■ **TASK TO CARRY OUT**
Below are lines of data. Give the number of them that contain the string "none", and nothing else.

BEGIN EXERCISE MATERIALS

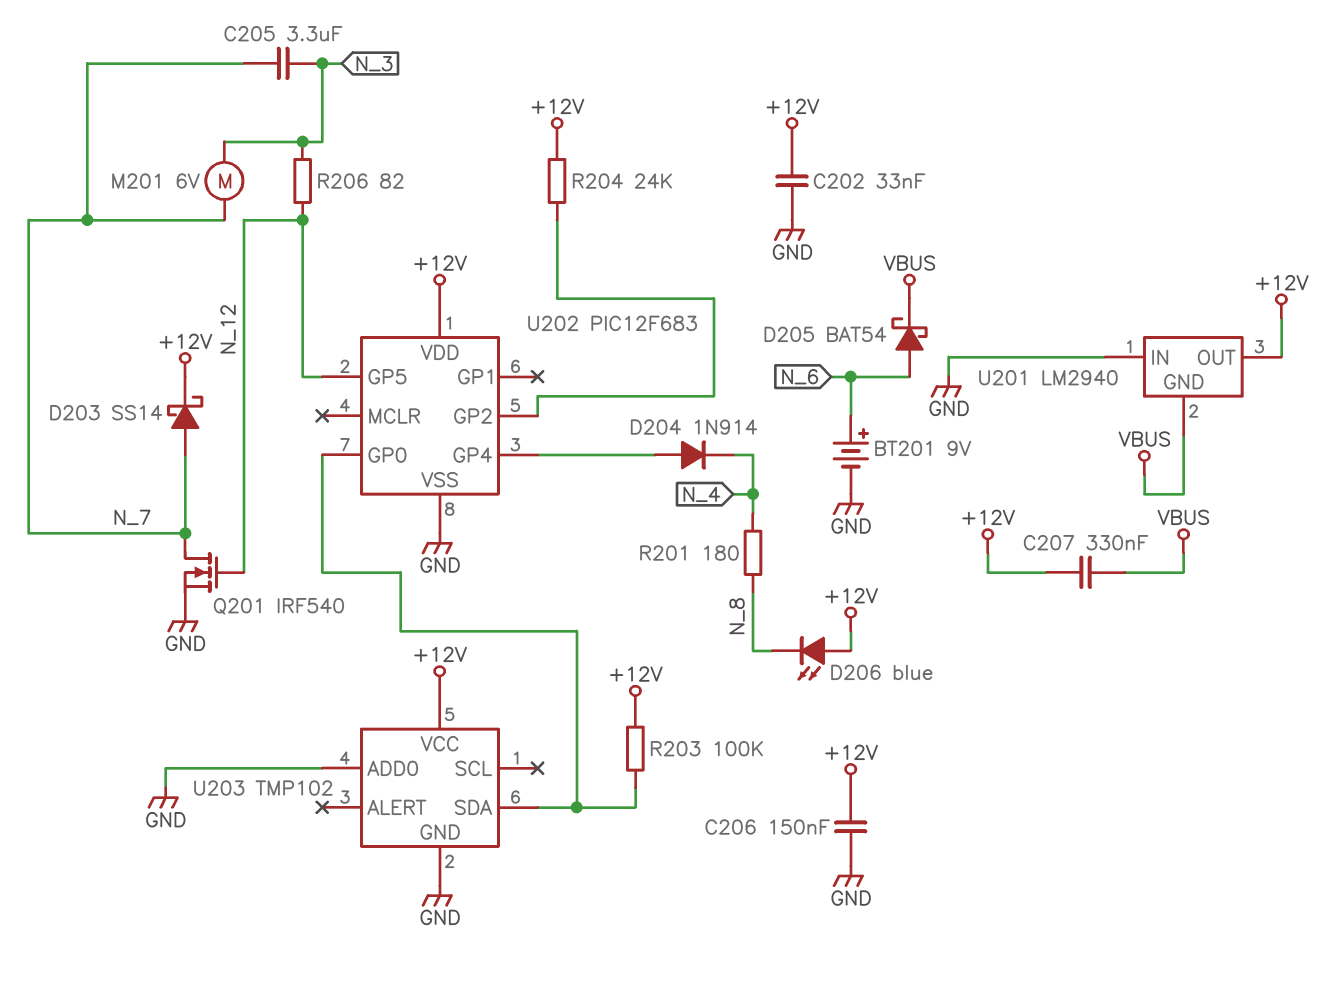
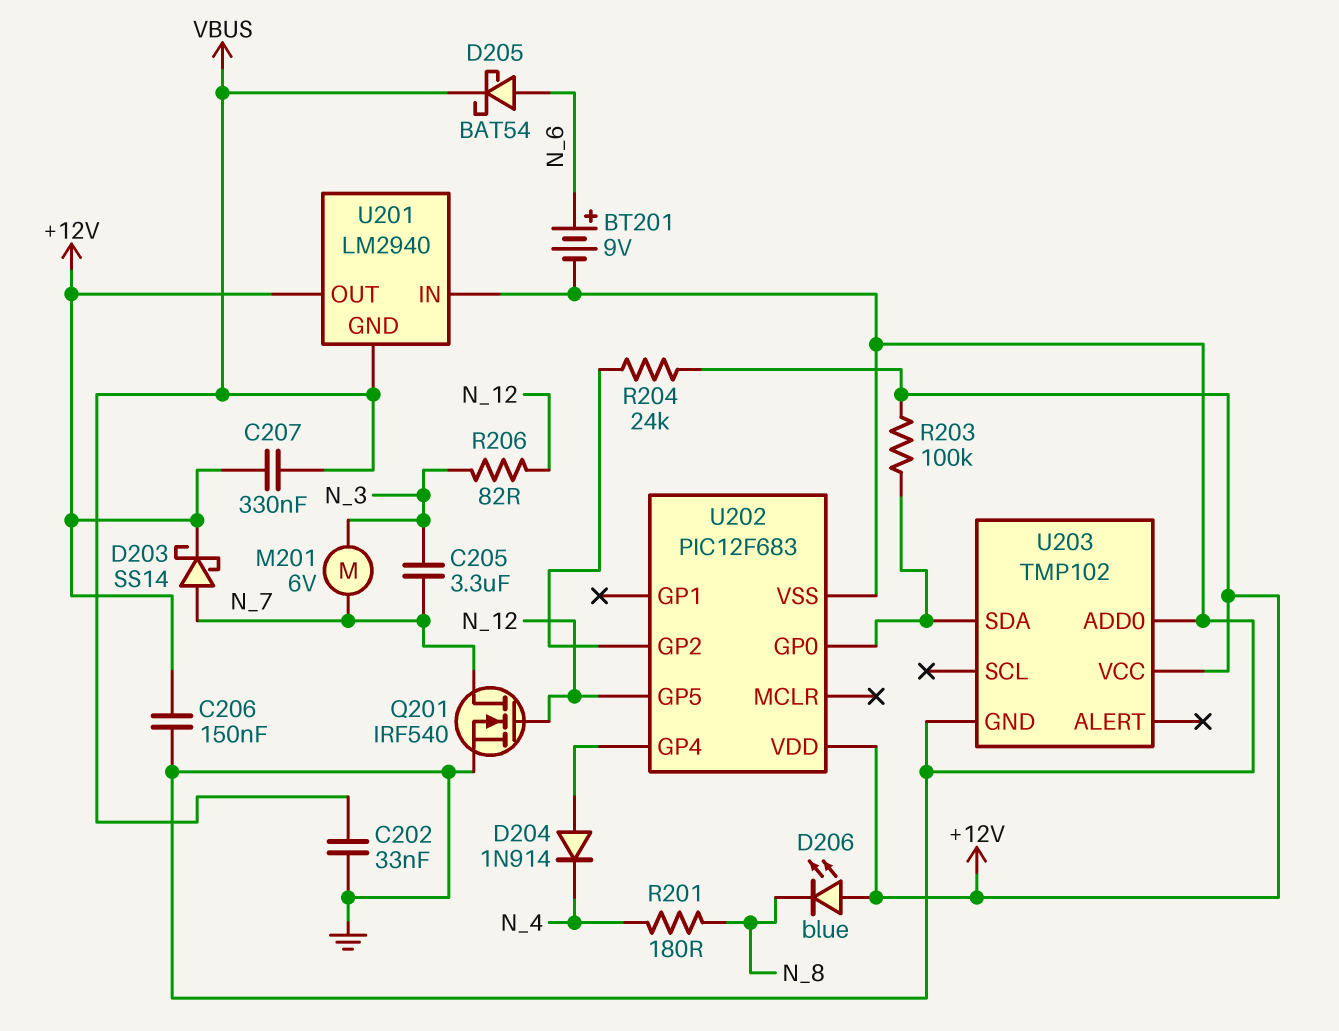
C202: 33nF (+12V, GND) -> 33nF (GND, VBUS)

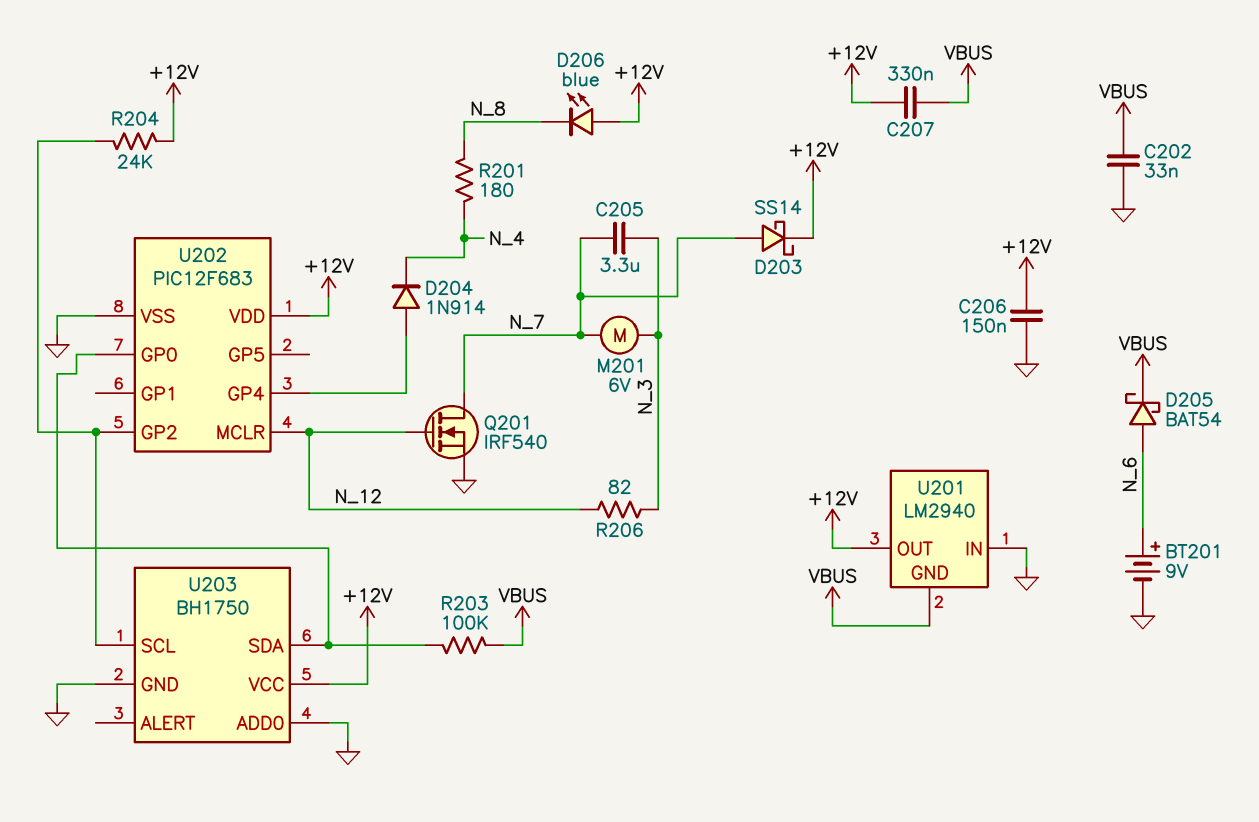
R203: 100k (+12V, U202/GP0) -> 100k (U202/GP0, VBUS)
U202 pin GP5: N_12 -> none
U202 pin MCLR: none -> N_12
U203: TMP102 -> BH1750
U203 pin SCL: none -> U202/GP2

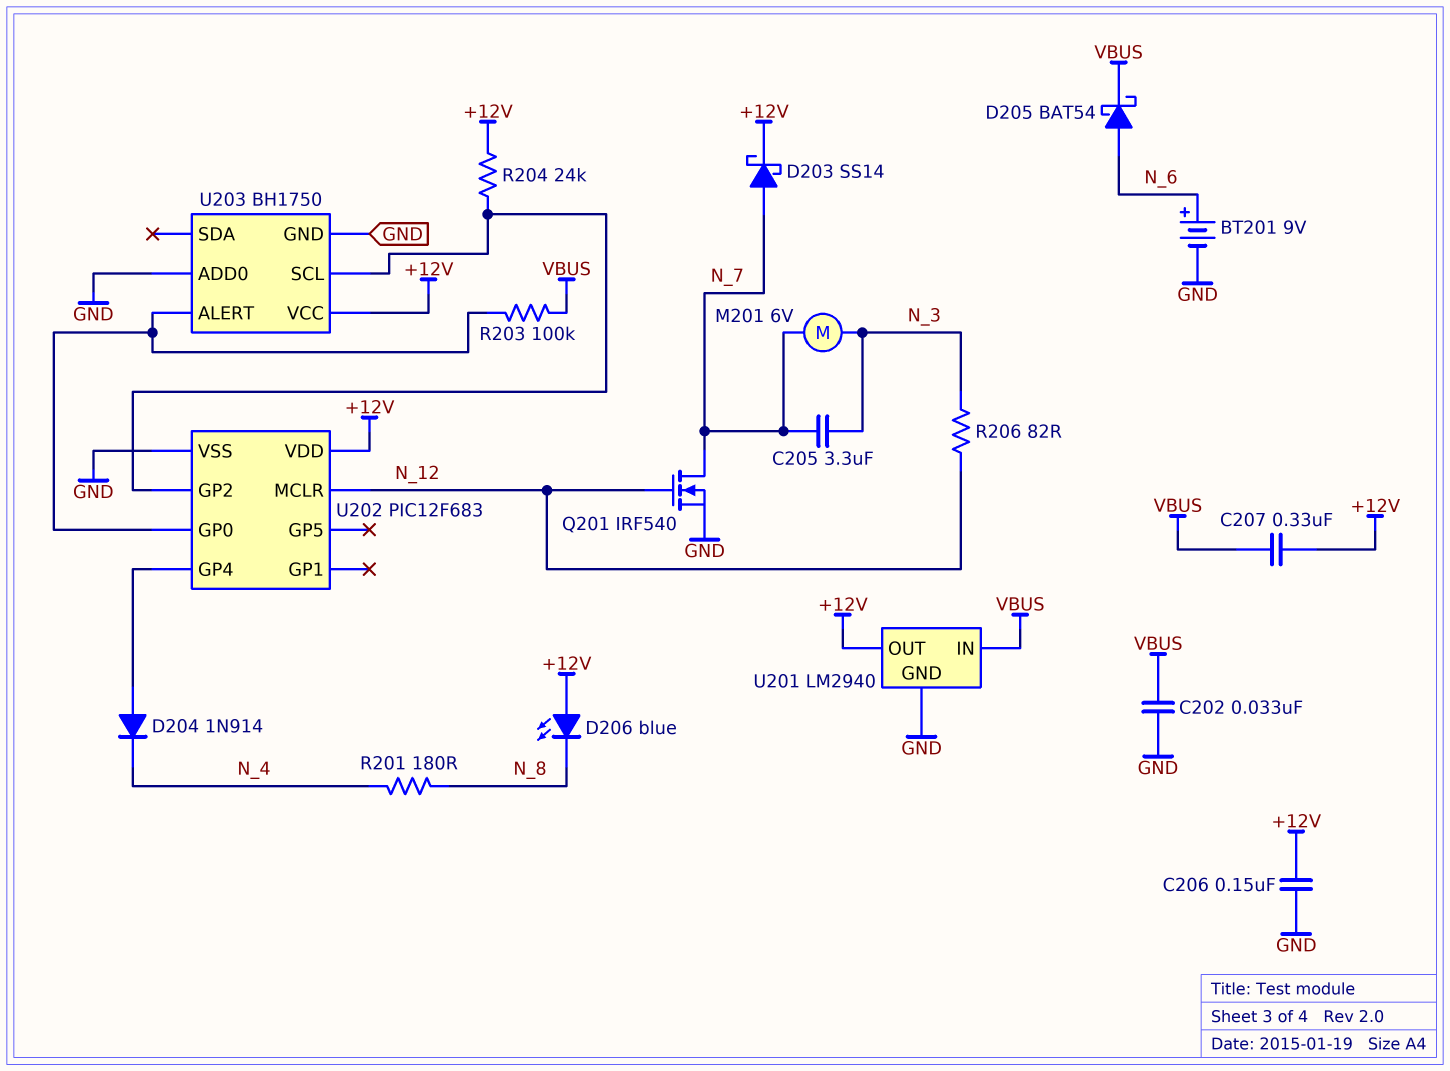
U201 pin GND: VBUS -> GND
U201 pin IN: GND -> VBUS
U203 pin ALERT: none -> U202/GP0
U203 pin SDA: U202/GP0 -> none

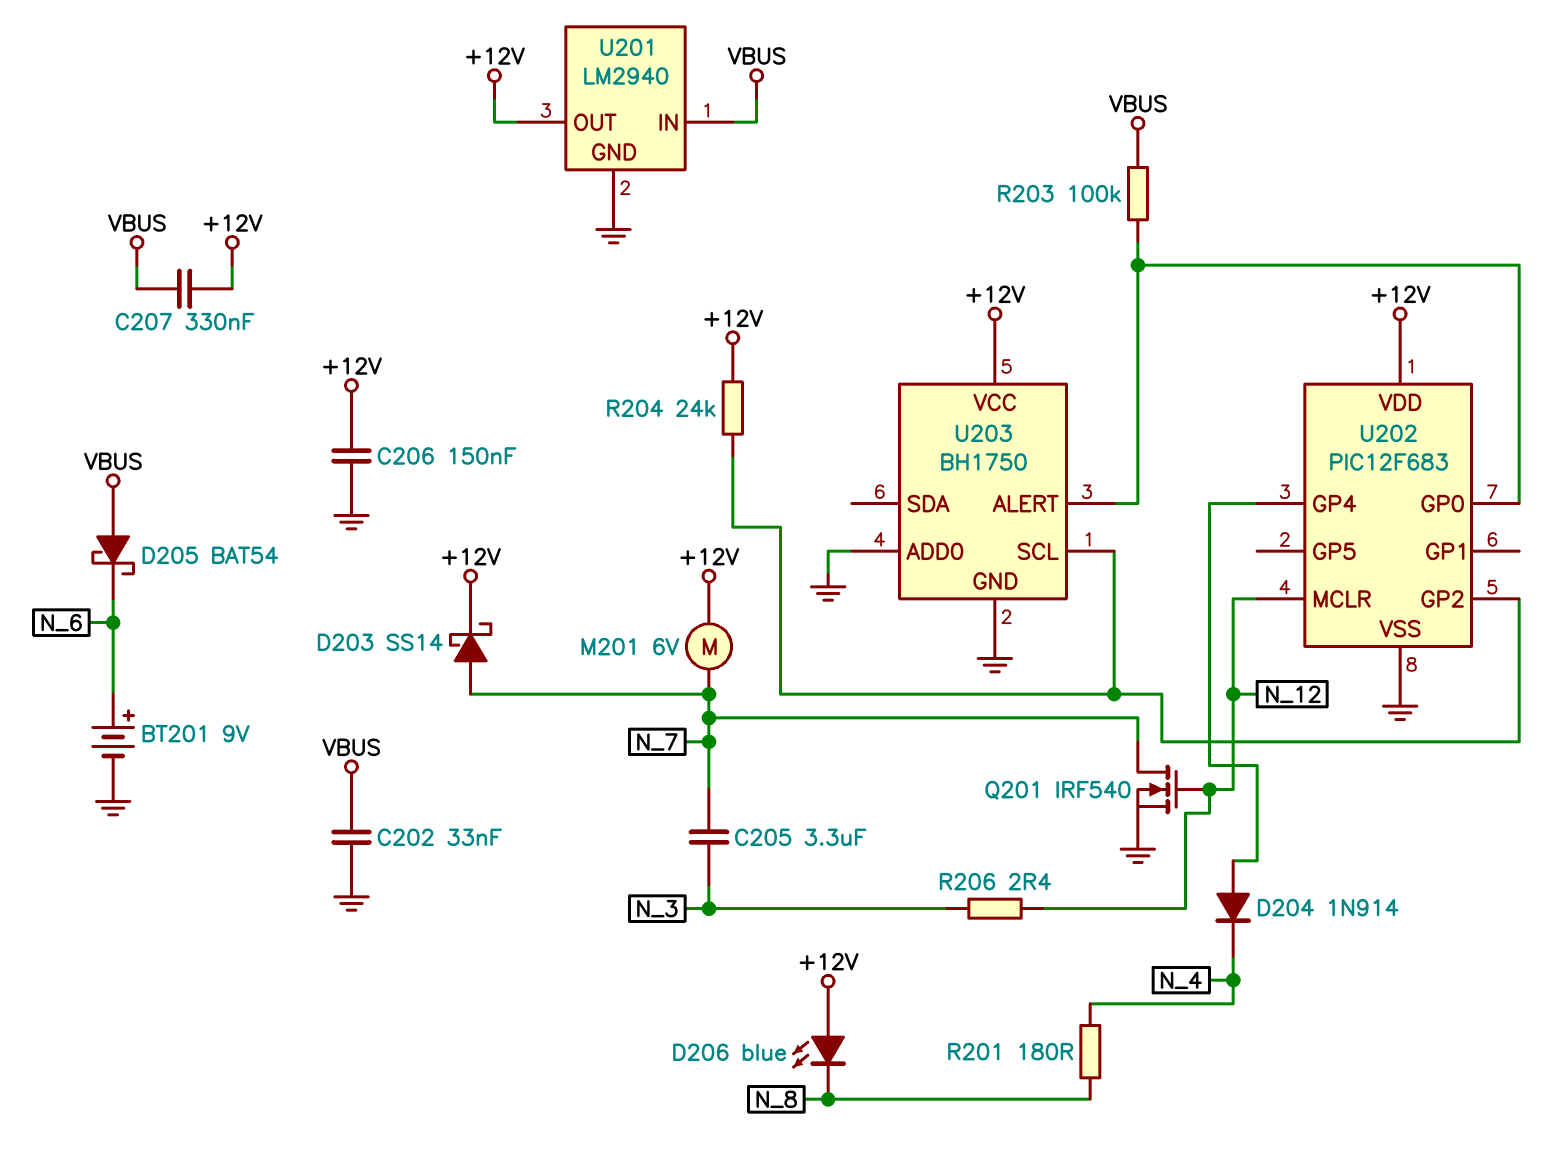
D205: schottky BAT54 (A N_6, K VBUS) -> schottky BAT54 (A VBUS, K N_6)
M201: motor 6V (N_3, N_7) -> motor 6V (+12V, N_7)
R206: 82 (N_3, N_12) -> 2.4 (N_3, N_12)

END EXERCISE MATERIALS

■ **RESULT OF THE TASK**
5